(Work to be completed):
Your answer must hold only the lines below from the line containing "(274, 222) = (164, 235): blue jar -> none" through the line containing "(566, 255) = (393, 172): green", each reproduced exactly.

--- Provided material ---

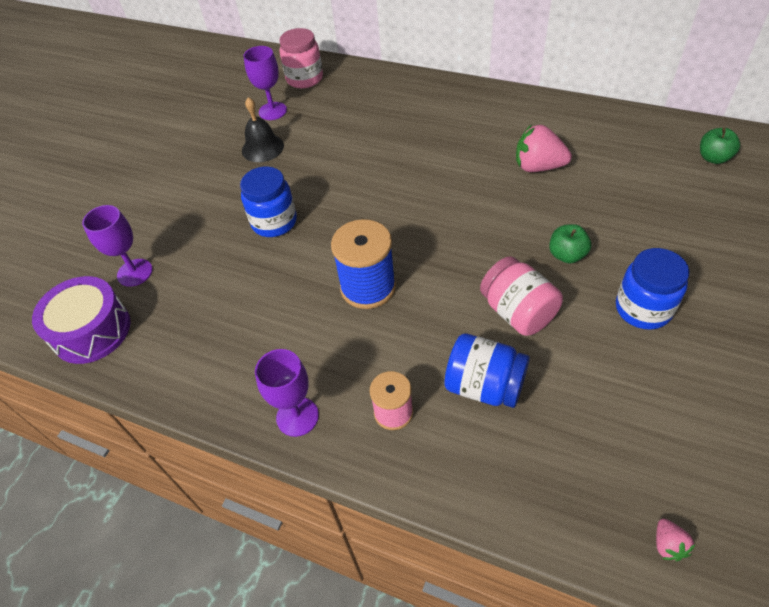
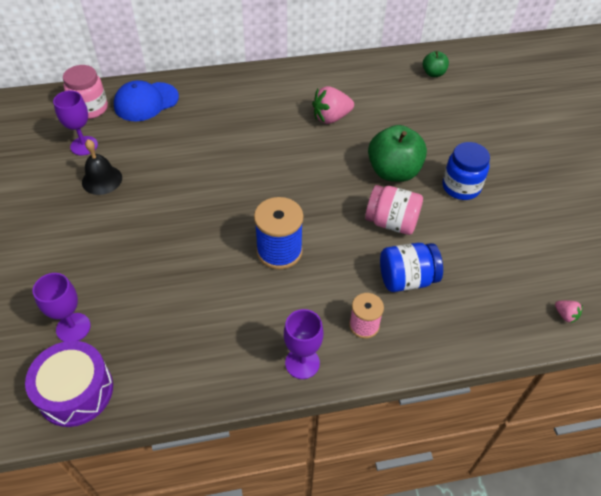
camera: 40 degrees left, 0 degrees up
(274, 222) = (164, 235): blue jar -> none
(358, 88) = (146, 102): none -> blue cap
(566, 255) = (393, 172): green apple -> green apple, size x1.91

---
--- Provided material ---

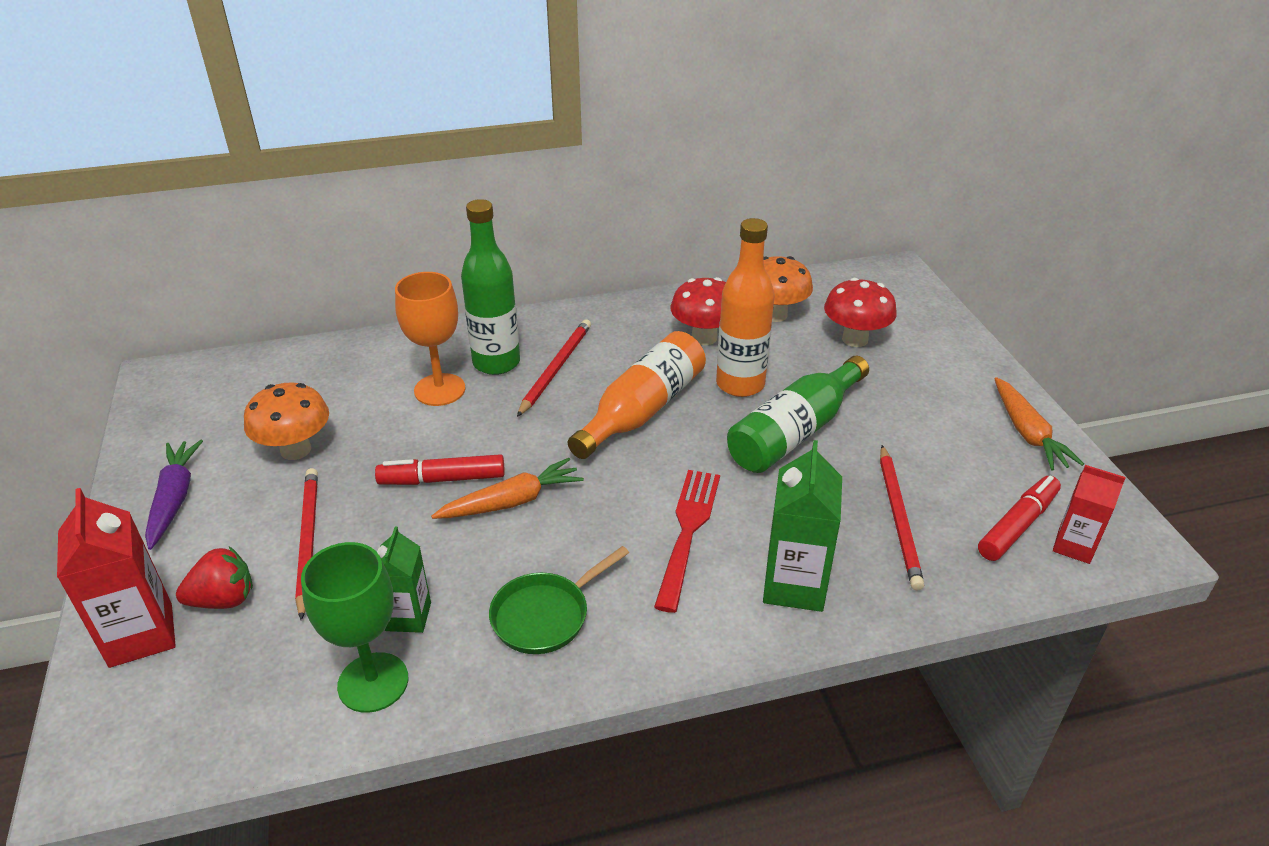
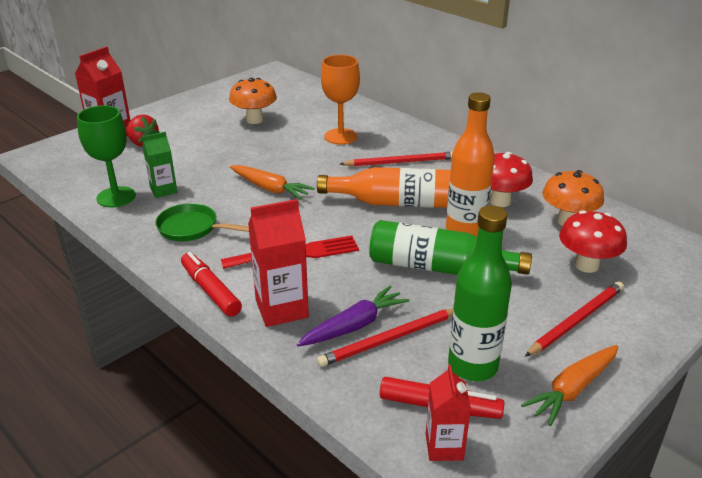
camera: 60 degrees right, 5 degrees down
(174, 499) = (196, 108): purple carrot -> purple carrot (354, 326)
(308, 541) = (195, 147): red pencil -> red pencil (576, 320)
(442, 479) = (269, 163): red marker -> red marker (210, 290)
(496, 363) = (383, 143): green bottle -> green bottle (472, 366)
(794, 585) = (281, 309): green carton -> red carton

---
--- Provided material ---

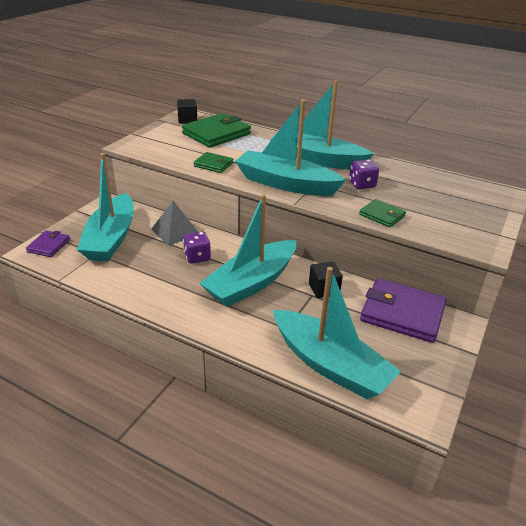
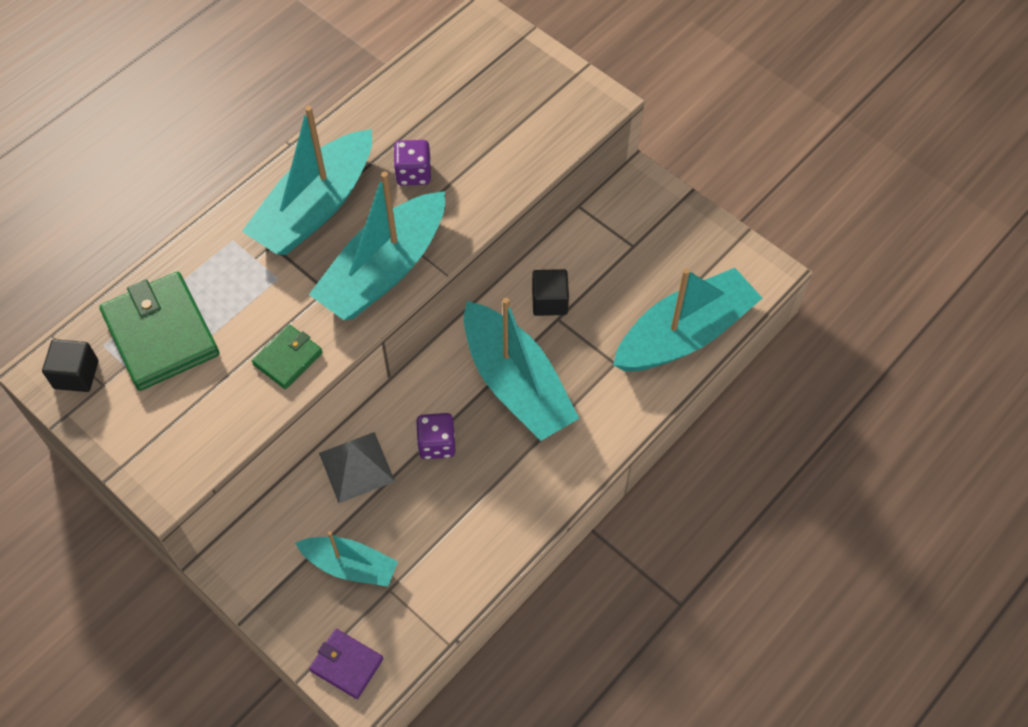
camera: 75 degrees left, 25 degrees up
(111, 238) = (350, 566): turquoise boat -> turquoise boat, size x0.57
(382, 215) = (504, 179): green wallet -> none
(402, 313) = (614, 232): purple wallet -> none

---

(Exercise answer):
(274, 222) = (164, 235): blue jar -> none
(358, 88) = (146, 102): none -> blue cap
(566, 255) = (393, 172): green apple -> green apple, size x1.91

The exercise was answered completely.